◆ The task: Please reproduce the entries below exactly from the line holding "C6: 47nF (n6, n15) -> 47nF (n13, n15)" through the last line, both included, and omit any pictures.

◆ Collected data:
•••
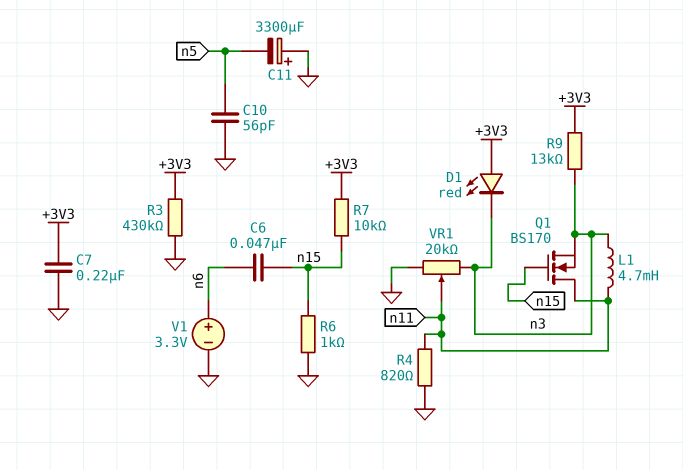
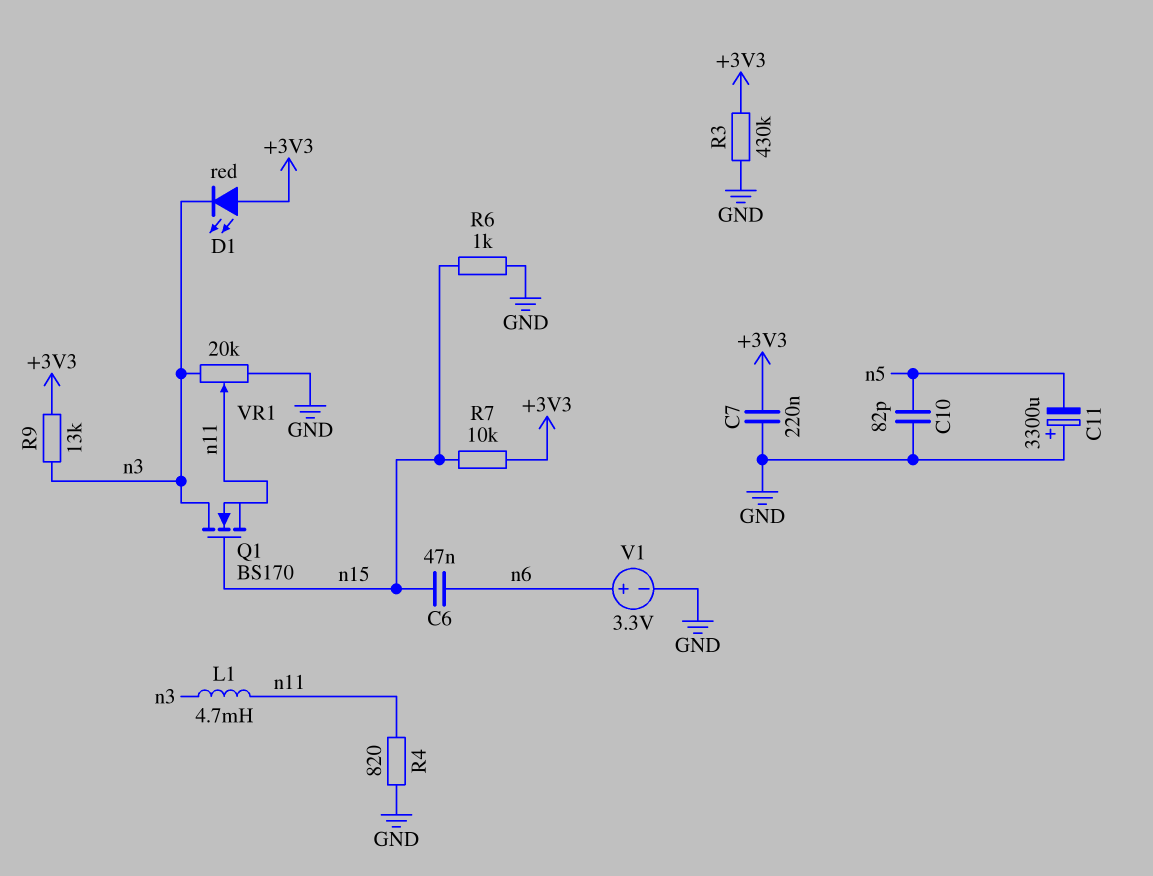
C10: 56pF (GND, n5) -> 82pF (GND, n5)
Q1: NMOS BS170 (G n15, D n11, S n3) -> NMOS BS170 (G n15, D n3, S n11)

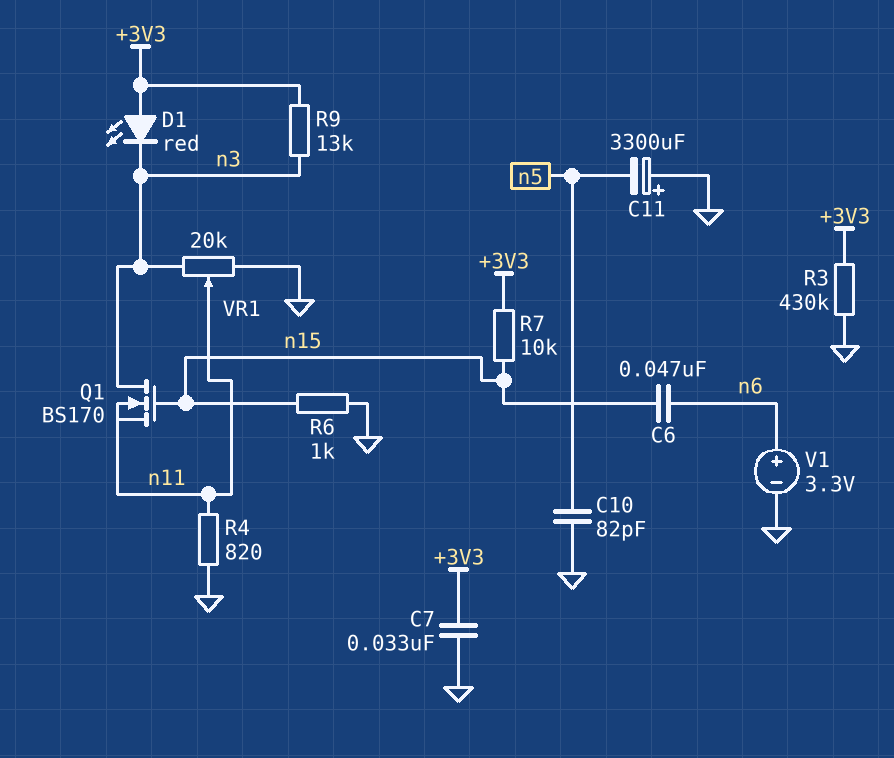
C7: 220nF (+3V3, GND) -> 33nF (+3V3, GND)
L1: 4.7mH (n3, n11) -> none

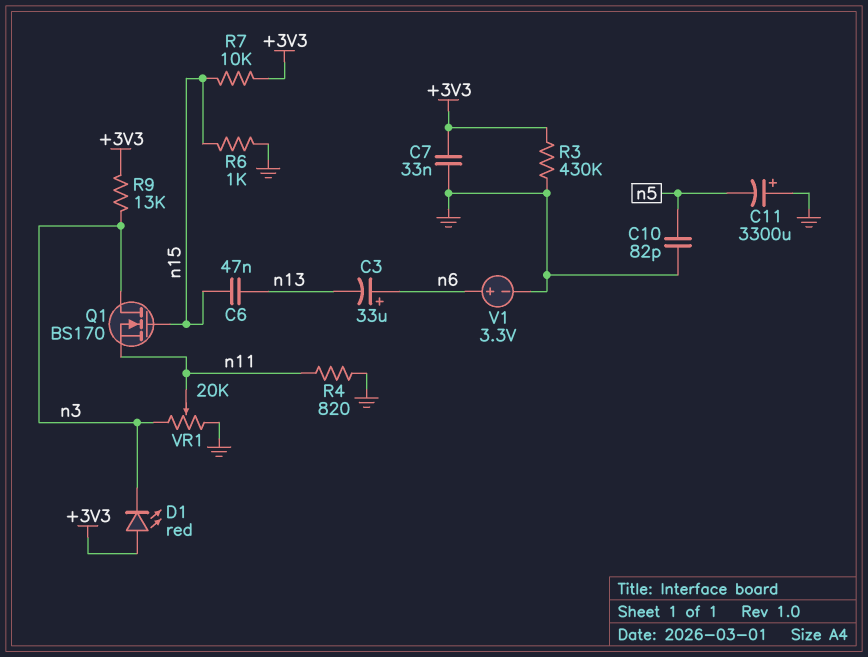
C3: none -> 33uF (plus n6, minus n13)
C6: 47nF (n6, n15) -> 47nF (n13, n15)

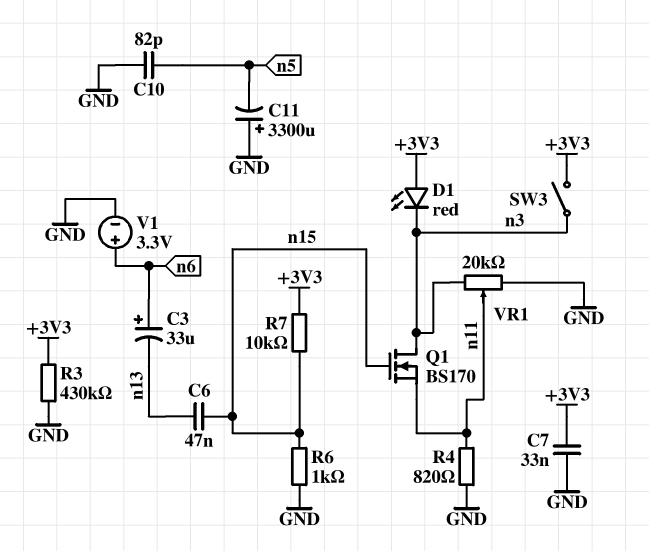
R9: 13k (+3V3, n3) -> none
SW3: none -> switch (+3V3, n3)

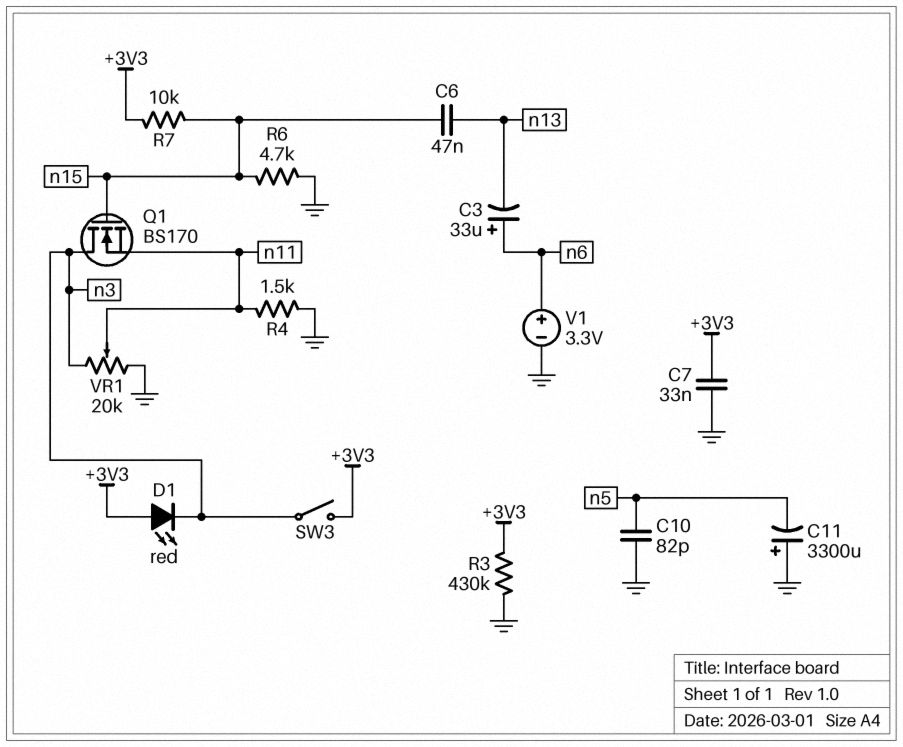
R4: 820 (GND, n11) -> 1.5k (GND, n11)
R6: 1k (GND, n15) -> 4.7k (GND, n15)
•••
◆ Your response:
C6: 47nF (n6, n15) -> 47nF (n13, n15)

R9: 13k (+3V3, n3) -> none
SW3: none -> switch (+3V3, n3)

R4: 820 (GND, n11) -> 1.5k (GND, n11)
R6: 1k (GND, n15) -> 4.7k (GND, n15)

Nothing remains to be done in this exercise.